**Work instruction**
In the material below, find every line with "strawberry" and pull it out.

==== Records to process ====

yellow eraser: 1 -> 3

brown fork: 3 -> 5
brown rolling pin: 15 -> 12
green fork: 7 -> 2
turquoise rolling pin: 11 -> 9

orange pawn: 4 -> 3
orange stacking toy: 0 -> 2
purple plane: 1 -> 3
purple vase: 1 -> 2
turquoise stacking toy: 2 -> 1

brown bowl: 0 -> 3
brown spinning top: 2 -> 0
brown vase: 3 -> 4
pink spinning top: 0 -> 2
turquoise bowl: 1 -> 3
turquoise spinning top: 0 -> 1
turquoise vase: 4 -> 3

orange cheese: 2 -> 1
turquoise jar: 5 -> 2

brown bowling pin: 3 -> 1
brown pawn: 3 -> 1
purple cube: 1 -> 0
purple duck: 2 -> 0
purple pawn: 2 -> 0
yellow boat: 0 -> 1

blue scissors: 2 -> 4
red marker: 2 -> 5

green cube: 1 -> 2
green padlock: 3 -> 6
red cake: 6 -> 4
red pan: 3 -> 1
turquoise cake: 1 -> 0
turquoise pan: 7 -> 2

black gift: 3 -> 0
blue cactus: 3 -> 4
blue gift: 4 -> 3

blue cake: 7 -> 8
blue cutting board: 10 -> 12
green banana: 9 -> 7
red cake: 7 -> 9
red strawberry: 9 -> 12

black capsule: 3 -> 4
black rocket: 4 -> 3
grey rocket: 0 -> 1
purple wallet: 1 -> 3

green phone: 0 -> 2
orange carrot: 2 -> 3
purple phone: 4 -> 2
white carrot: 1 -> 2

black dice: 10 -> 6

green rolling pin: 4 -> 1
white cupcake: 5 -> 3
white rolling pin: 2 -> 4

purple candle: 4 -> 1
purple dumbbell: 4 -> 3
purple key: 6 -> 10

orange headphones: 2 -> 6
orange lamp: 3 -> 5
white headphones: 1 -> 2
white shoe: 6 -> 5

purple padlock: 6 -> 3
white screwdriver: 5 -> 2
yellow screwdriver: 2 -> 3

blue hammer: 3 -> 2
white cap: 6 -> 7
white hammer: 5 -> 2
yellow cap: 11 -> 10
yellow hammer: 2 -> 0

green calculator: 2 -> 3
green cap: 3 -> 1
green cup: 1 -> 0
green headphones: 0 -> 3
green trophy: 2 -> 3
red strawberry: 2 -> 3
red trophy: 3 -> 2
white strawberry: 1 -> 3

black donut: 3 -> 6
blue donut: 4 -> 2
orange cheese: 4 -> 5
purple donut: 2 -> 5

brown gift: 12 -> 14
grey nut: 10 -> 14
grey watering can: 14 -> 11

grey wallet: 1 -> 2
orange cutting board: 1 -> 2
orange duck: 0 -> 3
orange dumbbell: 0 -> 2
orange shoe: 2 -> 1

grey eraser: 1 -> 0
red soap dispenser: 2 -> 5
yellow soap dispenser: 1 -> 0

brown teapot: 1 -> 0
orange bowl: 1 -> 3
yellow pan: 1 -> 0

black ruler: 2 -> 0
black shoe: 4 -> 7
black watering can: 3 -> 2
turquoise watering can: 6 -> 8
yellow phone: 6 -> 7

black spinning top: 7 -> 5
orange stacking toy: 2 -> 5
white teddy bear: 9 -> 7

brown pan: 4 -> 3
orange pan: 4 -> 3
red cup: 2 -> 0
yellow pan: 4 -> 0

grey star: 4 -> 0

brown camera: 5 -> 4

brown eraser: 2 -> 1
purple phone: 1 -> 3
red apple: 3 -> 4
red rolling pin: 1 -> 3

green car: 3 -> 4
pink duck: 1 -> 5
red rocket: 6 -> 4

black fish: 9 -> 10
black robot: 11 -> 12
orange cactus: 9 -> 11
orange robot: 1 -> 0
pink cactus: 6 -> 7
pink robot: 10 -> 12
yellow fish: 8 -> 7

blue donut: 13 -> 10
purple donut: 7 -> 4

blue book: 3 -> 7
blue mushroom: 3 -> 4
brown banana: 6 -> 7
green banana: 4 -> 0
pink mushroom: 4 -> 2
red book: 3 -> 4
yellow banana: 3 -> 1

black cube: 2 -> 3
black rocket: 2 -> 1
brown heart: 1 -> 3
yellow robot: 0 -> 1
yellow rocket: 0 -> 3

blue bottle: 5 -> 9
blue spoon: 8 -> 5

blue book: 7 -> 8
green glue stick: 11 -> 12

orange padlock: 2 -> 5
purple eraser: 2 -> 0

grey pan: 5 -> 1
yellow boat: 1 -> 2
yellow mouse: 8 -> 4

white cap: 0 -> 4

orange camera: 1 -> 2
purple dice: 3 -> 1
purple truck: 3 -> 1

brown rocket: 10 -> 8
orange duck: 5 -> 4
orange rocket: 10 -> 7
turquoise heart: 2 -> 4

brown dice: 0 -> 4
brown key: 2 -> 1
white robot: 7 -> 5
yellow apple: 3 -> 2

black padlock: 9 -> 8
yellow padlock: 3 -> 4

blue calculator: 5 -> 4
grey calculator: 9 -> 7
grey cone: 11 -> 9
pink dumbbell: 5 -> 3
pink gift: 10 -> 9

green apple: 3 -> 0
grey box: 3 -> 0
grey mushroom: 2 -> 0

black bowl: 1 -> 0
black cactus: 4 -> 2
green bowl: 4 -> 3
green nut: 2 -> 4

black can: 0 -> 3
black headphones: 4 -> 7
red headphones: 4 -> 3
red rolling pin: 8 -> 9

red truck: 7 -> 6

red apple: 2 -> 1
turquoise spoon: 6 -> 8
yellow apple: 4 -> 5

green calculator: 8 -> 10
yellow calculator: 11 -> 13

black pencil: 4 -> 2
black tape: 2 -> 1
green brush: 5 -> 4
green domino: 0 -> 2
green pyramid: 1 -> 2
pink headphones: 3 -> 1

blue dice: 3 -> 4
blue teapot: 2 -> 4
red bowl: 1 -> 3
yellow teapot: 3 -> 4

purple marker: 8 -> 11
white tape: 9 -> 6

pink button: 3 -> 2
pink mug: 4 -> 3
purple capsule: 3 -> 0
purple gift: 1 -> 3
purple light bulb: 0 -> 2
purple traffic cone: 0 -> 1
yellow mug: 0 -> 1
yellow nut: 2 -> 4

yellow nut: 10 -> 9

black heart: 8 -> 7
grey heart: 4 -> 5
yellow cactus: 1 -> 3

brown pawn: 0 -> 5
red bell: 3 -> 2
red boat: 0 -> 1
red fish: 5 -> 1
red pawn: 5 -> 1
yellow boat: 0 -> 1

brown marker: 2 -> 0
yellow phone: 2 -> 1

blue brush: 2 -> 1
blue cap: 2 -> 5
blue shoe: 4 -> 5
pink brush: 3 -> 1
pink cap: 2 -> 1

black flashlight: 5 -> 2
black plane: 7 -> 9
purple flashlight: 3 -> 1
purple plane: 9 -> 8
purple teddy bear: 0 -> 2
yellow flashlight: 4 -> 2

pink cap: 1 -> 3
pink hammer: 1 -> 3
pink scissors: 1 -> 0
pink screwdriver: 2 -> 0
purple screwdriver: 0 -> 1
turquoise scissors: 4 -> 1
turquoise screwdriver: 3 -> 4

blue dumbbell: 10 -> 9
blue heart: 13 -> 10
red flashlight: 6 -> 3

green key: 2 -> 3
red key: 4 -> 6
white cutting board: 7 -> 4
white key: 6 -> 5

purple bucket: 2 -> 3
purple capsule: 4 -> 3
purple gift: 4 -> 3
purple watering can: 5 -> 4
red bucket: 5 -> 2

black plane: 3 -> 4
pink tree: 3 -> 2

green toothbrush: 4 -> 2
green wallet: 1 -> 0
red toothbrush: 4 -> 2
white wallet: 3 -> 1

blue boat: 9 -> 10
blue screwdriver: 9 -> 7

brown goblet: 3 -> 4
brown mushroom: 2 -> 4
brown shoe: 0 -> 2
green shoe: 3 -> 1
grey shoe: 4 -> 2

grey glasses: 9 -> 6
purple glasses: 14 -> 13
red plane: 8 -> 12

====

**Answer to this exercise**
red strawberry: 9 -> 12
red strawberry: 2 -> 3
white strawberry: 1 -> 3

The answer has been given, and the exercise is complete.